● **To-do item**
Wherever the word "square" shows up in the data, report the line it sits in.
::: Dataset records :::
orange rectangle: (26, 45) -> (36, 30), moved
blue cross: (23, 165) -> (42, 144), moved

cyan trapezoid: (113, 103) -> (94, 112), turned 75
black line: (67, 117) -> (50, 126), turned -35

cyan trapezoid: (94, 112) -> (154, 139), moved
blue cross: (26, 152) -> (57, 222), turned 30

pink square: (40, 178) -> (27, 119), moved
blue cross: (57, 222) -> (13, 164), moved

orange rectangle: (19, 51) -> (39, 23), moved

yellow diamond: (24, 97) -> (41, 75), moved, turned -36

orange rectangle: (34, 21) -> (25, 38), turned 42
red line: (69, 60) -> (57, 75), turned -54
:::
::: Dataset records :::
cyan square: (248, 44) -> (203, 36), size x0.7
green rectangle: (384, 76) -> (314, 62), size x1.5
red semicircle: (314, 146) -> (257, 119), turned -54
:::
● **Completed exercise**
pink square: (40, 178) -> (27, 119), moved
cyan square: (248, 44) -> (203, 36), size x0.7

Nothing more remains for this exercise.